● **Information supplied**:
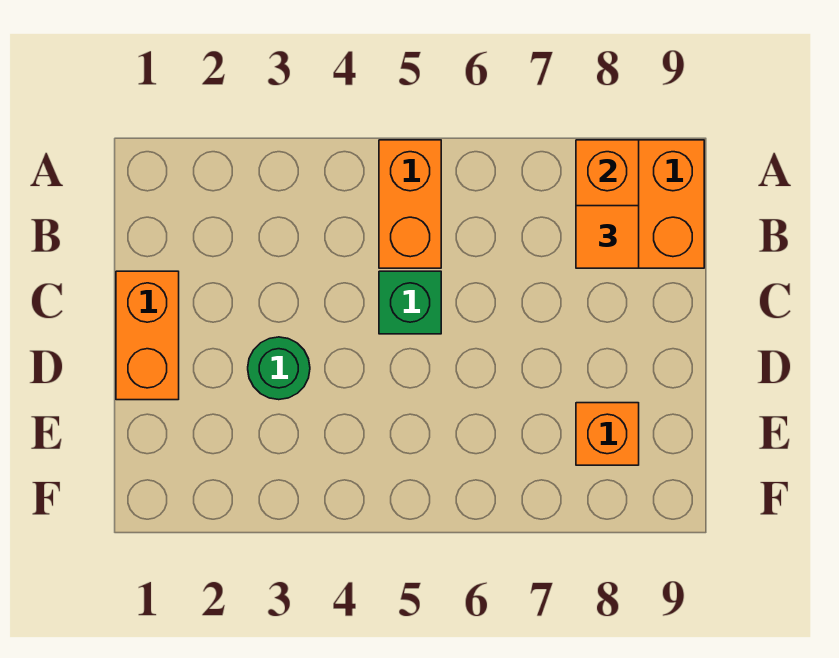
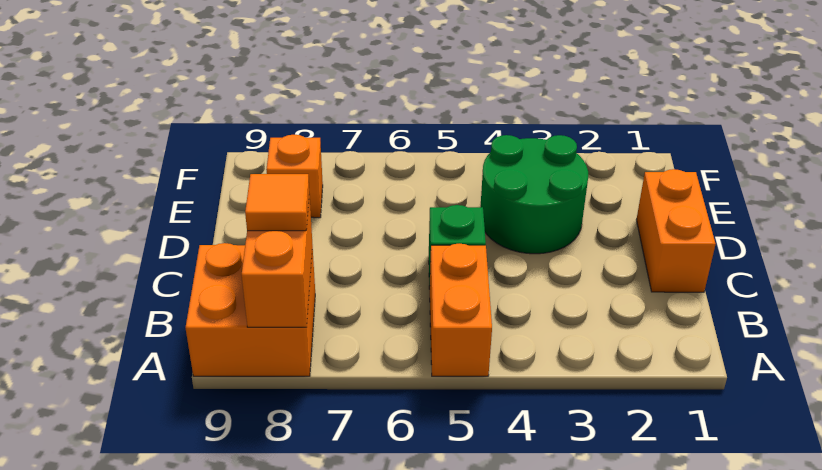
green round brick D3 level 1 -> green round brick D3:E4 level 1

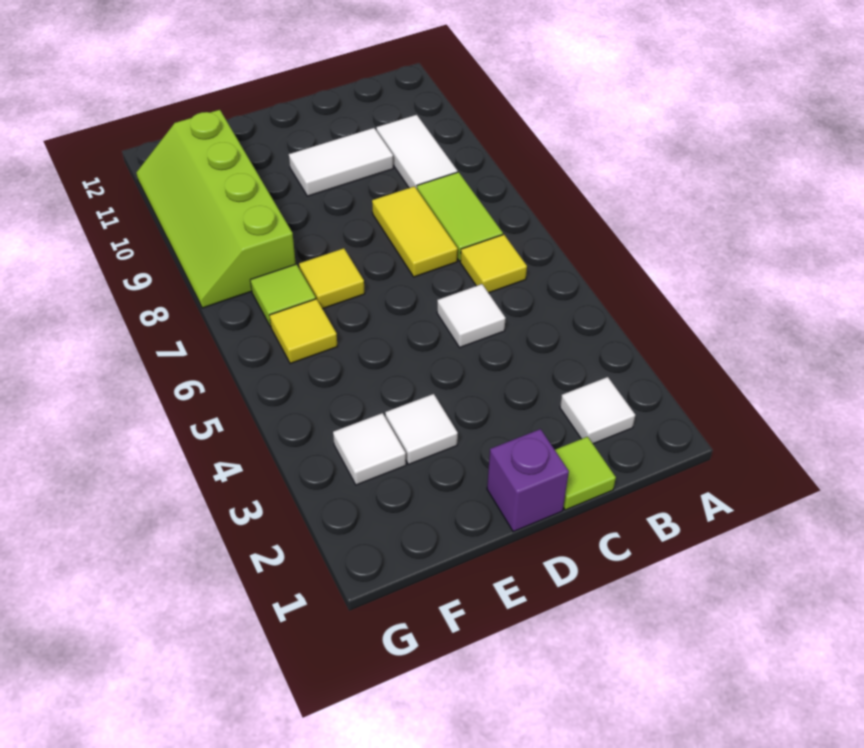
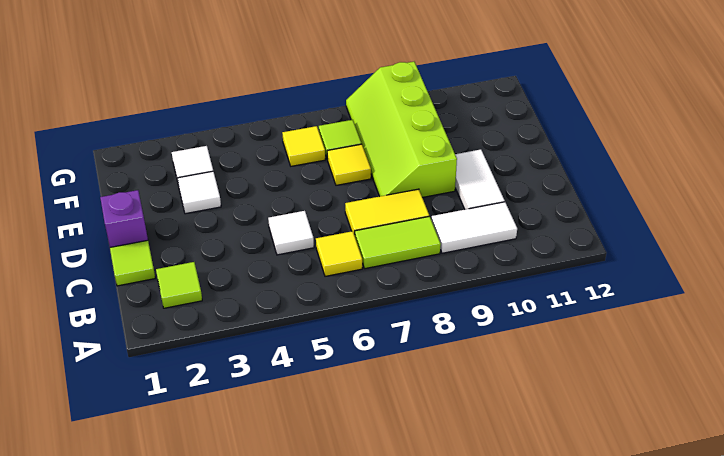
white tile B2 level 1 -> lime tile B2 level 1
lime slope F8:G11 level 1 top F -> lime slope D8:G9 level 1 top 9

● **Work to be completed**:
Write out exactly the lines from the line containing "white tile B2 level 1 -> lime tile B2 level 1" to the end of the listing above, both included, and nothing else.

● **Answer below**:
white tile B2 level 1 -> lime tile B2 level 1
lime slope F8:G11 level 1 top F -> lime slope D8:G9 level 1 top 9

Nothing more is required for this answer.